[Items from a dataset]
━━━━━━━━━━━━━━━━━━━━

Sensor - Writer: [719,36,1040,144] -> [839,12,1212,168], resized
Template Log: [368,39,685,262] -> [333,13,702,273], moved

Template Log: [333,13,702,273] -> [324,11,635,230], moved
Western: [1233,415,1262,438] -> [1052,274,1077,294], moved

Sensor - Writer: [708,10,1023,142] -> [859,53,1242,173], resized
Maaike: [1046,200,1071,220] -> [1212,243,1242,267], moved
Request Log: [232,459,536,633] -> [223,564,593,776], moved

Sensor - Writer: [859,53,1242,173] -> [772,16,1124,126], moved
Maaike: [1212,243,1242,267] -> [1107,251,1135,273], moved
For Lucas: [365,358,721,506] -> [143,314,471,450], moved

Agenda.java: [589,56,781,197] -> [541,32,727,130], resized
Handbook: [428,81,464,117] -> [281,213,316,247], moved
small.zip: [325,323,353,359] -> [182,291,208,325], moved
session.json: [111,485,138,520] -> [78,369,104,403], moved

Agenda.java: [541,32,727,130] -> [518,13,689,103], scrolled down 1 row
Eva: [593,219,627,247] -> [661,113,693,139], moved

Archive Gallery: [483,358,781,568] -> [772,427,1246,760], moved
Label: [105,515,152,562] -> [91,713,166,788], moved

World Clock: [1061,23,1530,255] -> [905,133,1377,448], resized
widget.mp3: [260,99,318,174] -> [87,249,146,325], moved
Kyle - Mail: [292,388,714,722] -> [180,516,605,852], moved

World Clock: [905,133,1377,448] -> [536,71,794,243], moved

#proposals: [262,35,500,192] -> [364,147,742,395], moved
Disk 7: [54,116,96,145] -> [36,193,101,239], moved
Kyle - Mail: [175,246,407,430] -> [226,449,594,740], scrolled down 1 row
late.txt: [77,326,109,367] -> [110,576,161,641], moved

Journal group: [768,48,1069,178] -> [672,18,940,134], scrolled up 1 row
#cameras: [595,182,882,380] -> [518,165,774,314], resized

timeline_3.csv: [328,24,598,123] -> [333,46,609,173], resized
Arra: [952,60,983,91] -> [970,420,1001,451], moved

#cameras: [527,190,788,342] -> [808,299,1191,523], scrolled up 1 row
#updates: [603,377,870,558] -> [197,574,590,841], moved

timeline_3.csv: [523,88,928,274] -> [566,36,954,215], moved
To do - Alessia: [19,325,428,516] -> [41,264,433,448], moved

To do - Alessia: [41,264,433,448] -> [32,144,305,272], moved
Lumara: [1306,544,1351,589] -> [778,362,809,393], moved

━━━━━━━━━━━━━━━━━━━━

* What this task involves
What you need to do is repeat every record above exactly.

* Output below
Sensor - Writer: [719,36,1040,144] -> [839,12,1212,168], resized
Template Log: [368,39,685,262] -> [333,13,702,273], moved

Template Log: [333,13,702,273] -> [324,11,635,230], moved
Western: [1233,415,1262,438] -> [1052,274,1077,294], moved

Sensor - Writer: [708,10,1023,142] -> [859,53,1242,173], resized
Maaike: [1046,200,1071,220] -> [1212,243,1242,267], moved
Request Log: [232,459,536,633] -> [223,564,593,776], moved

Sensor - Writer: [859,53,1242,173] -> [772,16,1124,126], moved
Maaike: [1212,243,1242,267] -> [1107,251,1135,273], moved
For Lucas: [365,358,721,506] -> [143,314,471,450], moved

Agenda.java: [589,56,781,197] -> [541,32,727,130], resized
Handbook: [428,81,464,117] -> [281,213,316,247], moved
small.zip: [325,323,353,359] -> [182,291,208,325], moved
session.json: [111,485,138,520] -> [78,369,104,403], moved

Agenda.java: [541,32,727,130] -> [518,13,689,103], scrolled down 1 row
Eva: [593,219,627,247] -> [661,113,693,139], moved

Archive Gallery: [483,358,781,568] -> [772,427,1246,760], moved
Label: [105,515,152,562] -> [91,713,166,788], moved

World Clock: [1061,23,1530,255] -> [905,133,1377,448], resized
widget.mp3: [260,99,318,174] -> [87,249,146,325], moved
Kyle - Mail: [292,388,714,722] -> [180,516,605,852], moved

World Clock: [905,133,1377,448] -> [536,71,794,243], moved

#proposals: [262,35,500,192] -> [364,147,742,395], moved
Disk 7: [54,116,96,145] -> [36,193,101,239], moved
Kyle - Mail: [175,246,407,430] -> [226,449,594,740], scrolled down 1 row
late.txt: [77,326,109,367] -> [110,576,161,641], moved

Journal group: [768,48,1069,178] -> [672,18,940,134], scrolled up 1 row
#cameras: [595,182,882,380] -> [518,165,774,314], resized

timeline_3.csv: [328,24,598,123] -> [333,46,609,173], resized
Arra: [952,60,983,91] -> [970,420,1001,451], moved

#cameras: [527,190,788,342] -> [808,299,1191,523], scrolled up 1 row
#updates: [603,377,870,558] -> [197,574,590,841], moved

timeline_3.csv: [523,88,928,274] -> [566,36,954,215], moved
To do - Alessia: [19,325,428,516] -> [41,264,433,448], moved

To do - Alessia: [41,264,433,448] -> [32,144,305,272], moved
Lumara: [1306,544,1351,589] -> [778,362,809,393], moved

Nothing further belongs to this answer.